Your instructions: The answer is the full set of records, given again exactly and without images.

Excerpts from a dataset:

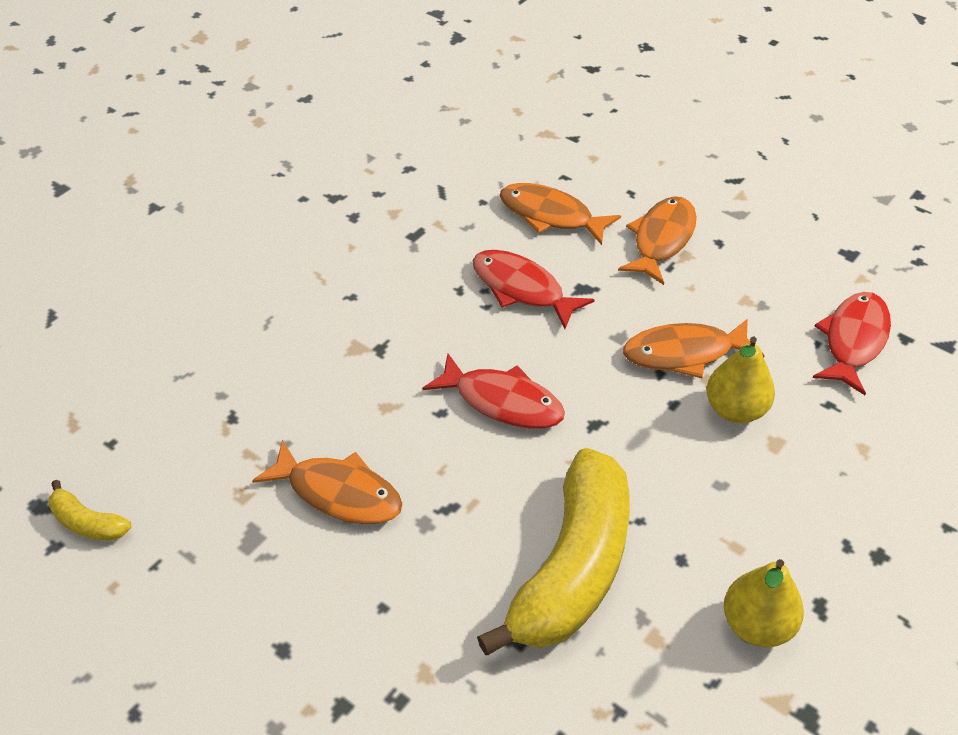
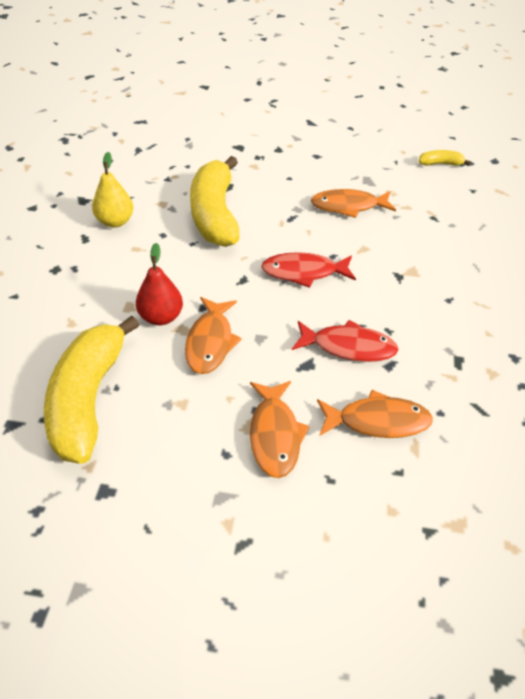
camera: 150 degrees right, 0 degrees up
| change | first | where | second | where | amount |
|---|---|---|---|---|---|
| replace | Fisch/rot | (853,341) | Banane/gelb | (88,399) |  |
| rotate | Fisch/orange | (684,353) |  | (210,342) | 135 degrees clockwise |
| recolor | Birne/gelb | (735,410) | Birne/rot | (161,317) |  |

Answer to the exercise:
camera: 150 degrees right, 0 degrees up
| change | first | where | second | where | amount |
|---|---|---|---|---|---|
| replace | Fisch/rot | (853,341) | Banane/gelb | (88,399) |  |
| rotate | Fisch/orange | (684,353) |  | (210,342) | 135 degrees clockwise |
| recolor | Birne/gelb | (735,410) | Birne/rot | (161,317) |  |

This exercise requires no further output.